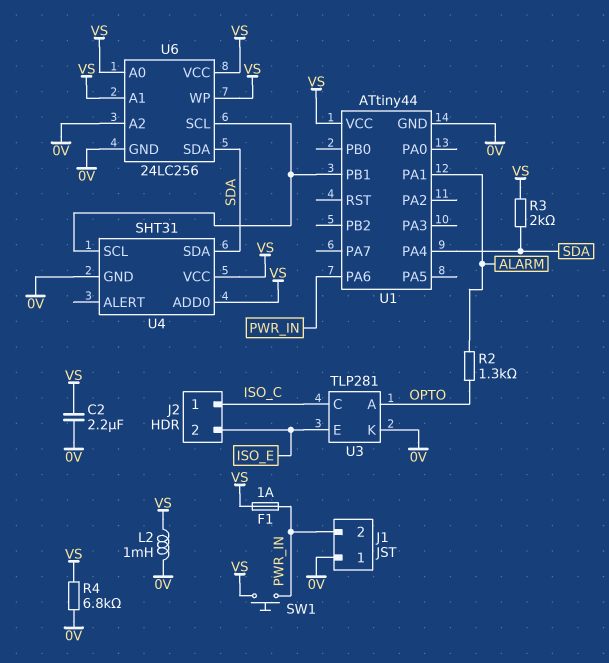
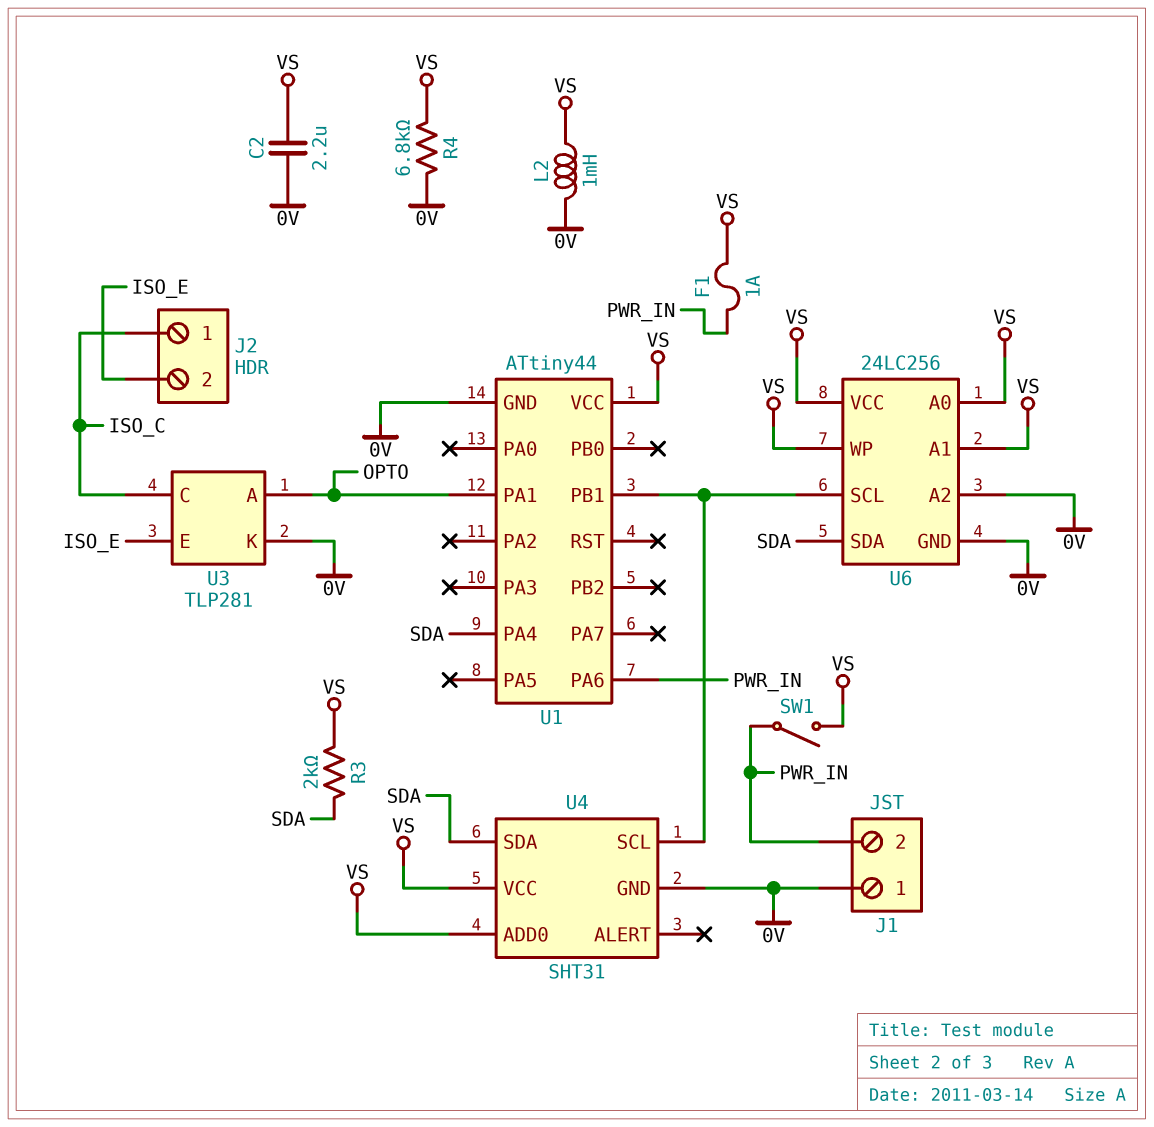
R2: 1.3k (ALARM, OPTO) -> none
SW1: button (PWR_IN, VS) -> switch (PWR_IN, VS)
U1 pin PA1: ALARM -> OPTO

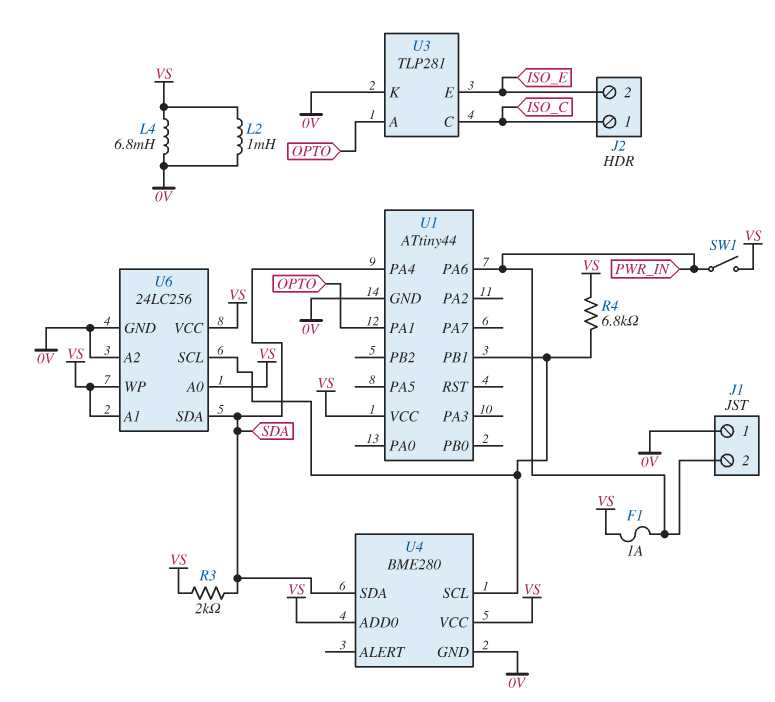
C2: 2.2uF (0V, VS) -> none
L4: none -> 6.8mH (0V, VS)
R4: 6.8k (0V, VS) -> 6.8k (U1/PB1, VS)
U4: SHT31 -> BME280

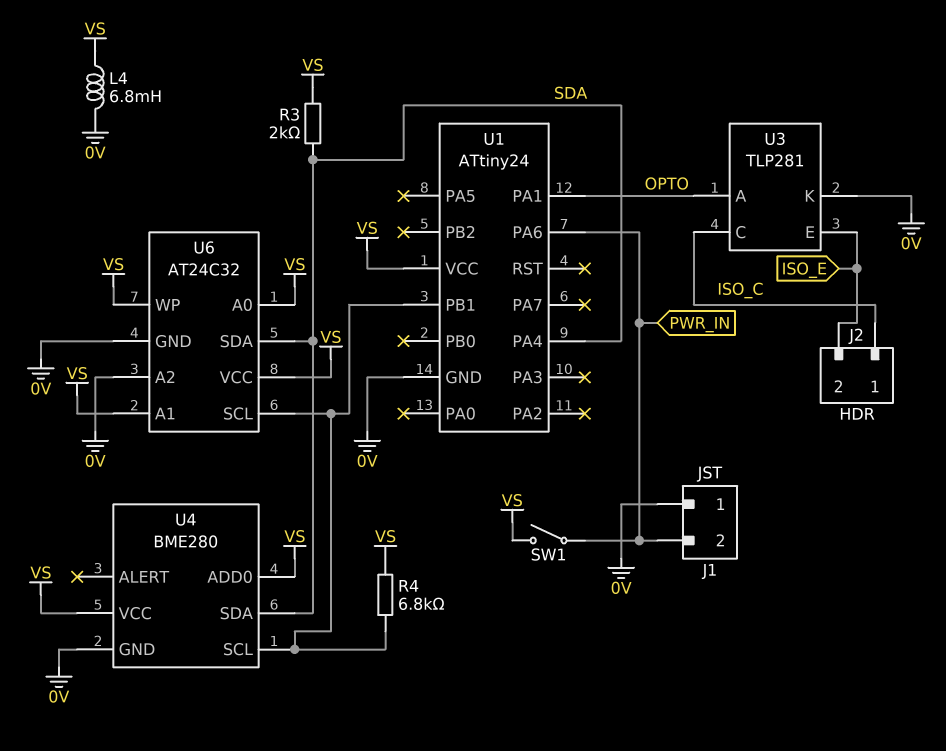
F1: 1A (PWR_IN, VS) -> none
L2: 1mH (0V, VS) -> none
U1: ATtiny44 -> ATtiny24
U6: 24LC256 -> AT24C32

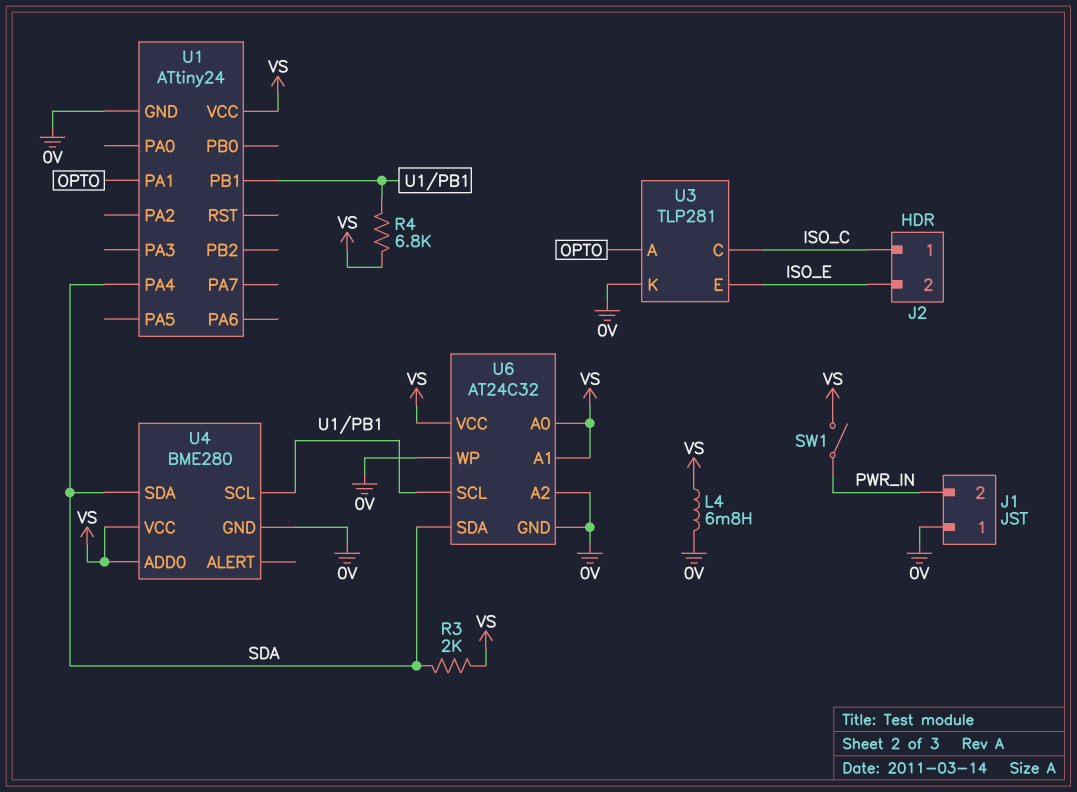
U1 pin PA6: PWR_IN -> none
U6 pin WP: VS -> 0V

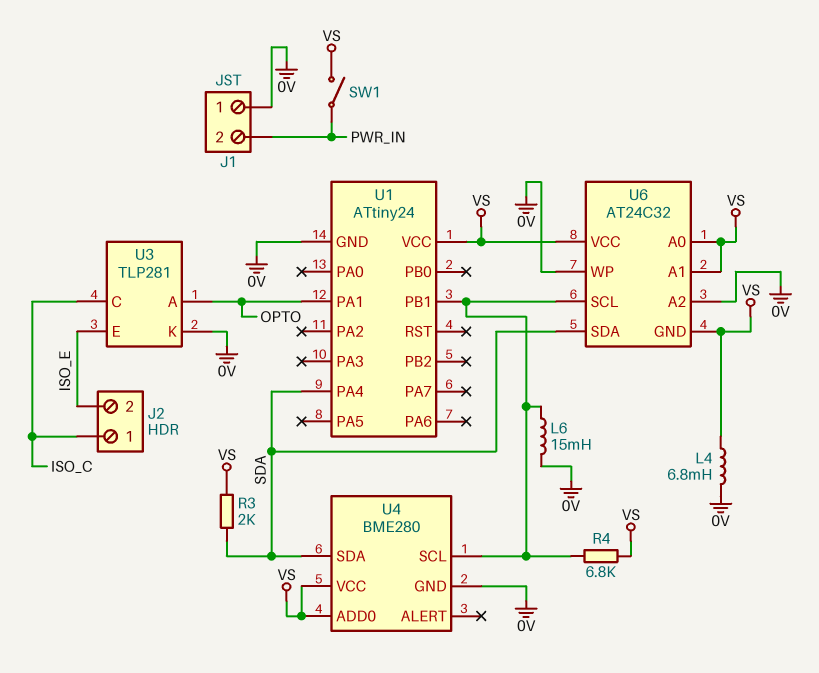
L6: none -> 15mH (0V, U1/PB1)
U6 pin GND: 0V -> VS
######
* _REQUIREMENT_:
All of the material should be reproduced exactly, apart from the pictures.

* _RESULT BELOW_:
R2: 1.3k (ALARM, OPTO) -> none
SW1: button (PWR_IN, VS) -> switch (PWR_IN, VS)
U1 pin PA1: ALARM -> OPTO

C2: 2.2uF (0V, VS) -> none
L4: none -> 6.8mH (0V, VS)
R4: 6.8k (0V, VS) -> 6.8k (U1/PB1, VS)
U4: SHT31 -> BME280

F1: 1A (PWR_IN, VS) -> none
L2: 1mH (0V, VS) -> none
U1: ATtiny44 -> ATtiny24
U6: 24LC256 -> AT24C32

U1 pin PA6: PWR_IN -> none
U6 pin WP: VS -> 0V

L6: none -> 15mH (0V, U1/PB1)
U6 pin GND: 0V -> VS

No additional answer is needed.